**Task details**
Copy the records below exactly, but leave out any picture they contain.

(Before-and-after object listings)
--------------------

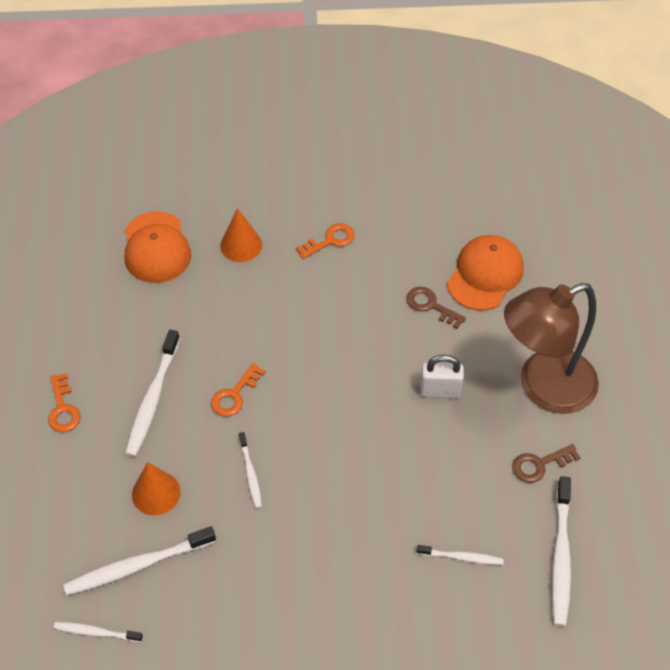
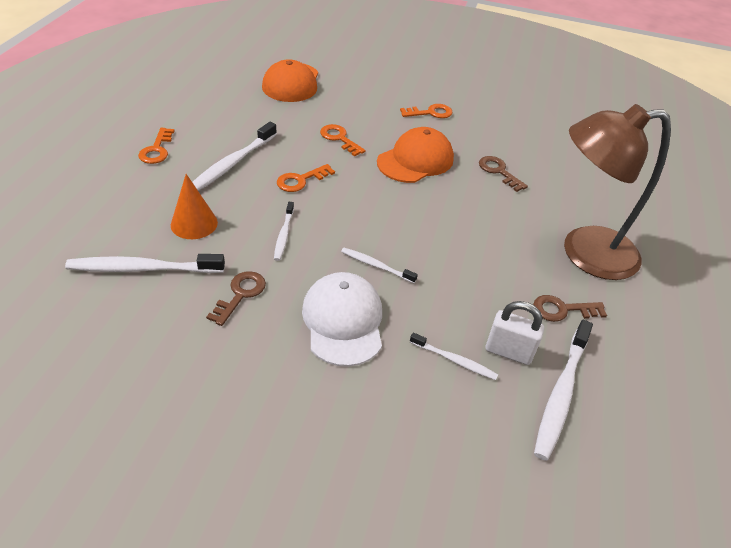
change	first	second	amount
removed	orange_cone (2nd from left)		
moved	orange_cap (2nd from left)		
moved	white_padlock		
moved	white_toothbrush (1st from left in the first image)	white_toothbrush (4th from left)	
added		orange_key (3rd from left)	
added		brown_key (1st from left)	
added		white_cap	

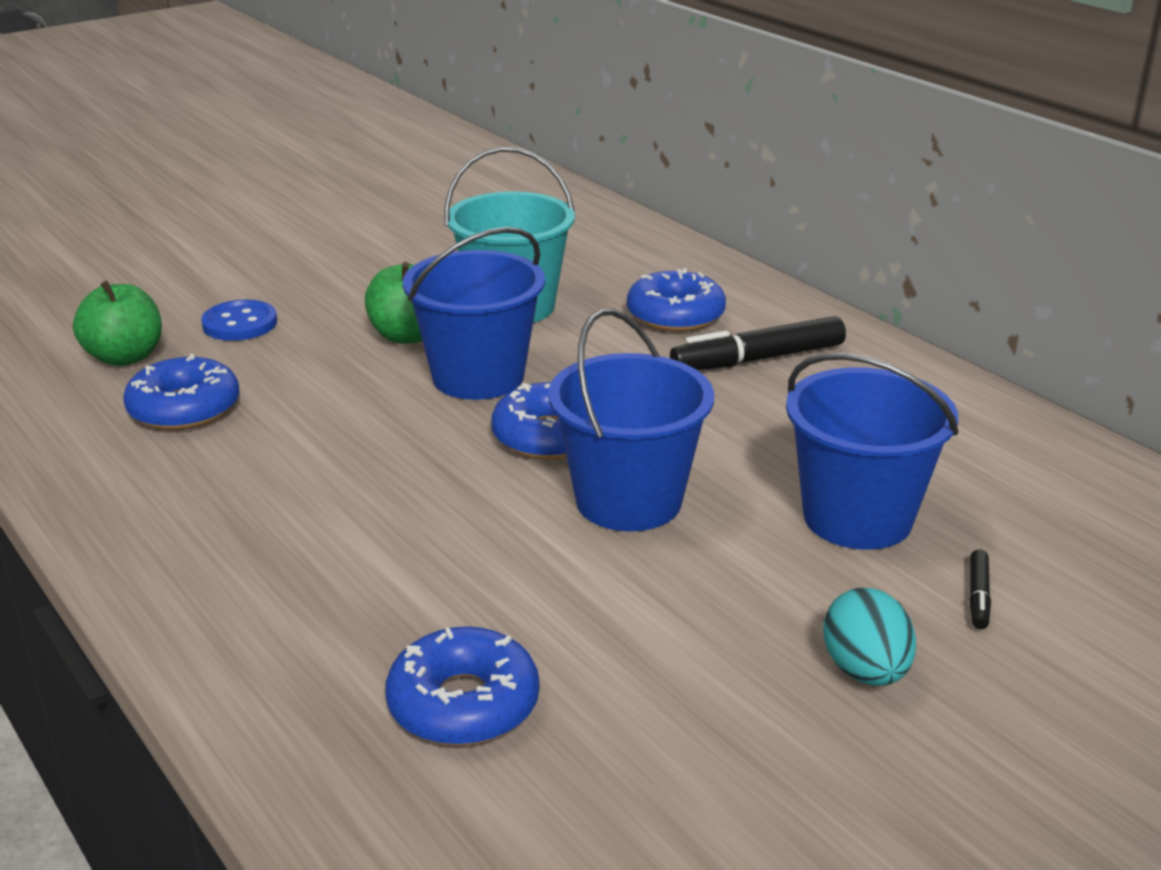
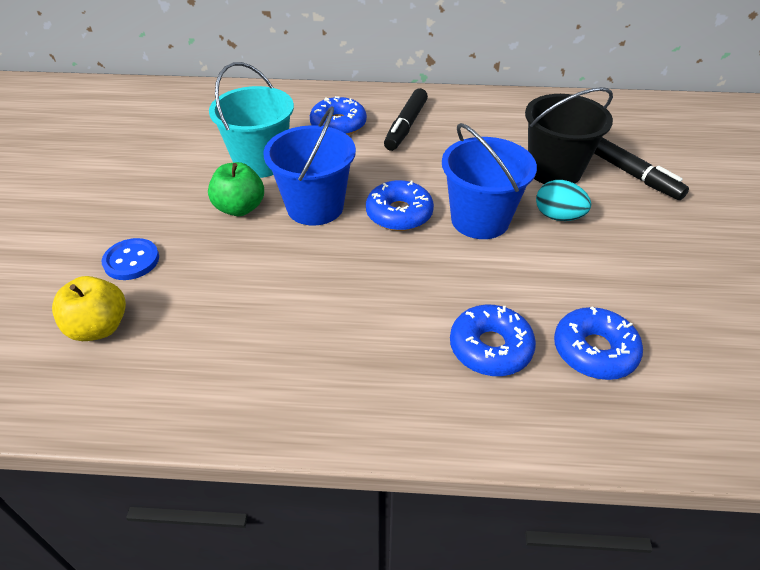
change	first	second	amount
recoloured	green_apple (1st from left)	yellow_apple	
recoloured	blue_bucket (3rd from left)	black_bucket	
moved	blue_donut (1st from left in the first image)	blue_donut (3rd from left)	
resized	black_marker (2nd from left)		x2.13
moved	turquoise_egg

--------------------

**Answer section**
change	first	second	amount
removed	orange_cone (2nd from left)		
moved	orange_cap (2nd from left)		
moved	white_padlock		
moved	white_toothbrush (1st from left in the first image)	white_toothbrush (4th from left)	
added		orange_key (3rd from left)	
added		brown_key (1st from left)	
added		white_cap	

change	first	second	amount
recoloured	green_apple (1st from left)	yellow_apple	
recoloured	blue_bucket (3rd from left)	black_bucket	
moved	blue_donut (1st from left in the first image)	blue_donut (3rd from left)	
resized	black_marker (2nd from left)		x2.13
moved	turquoise_egg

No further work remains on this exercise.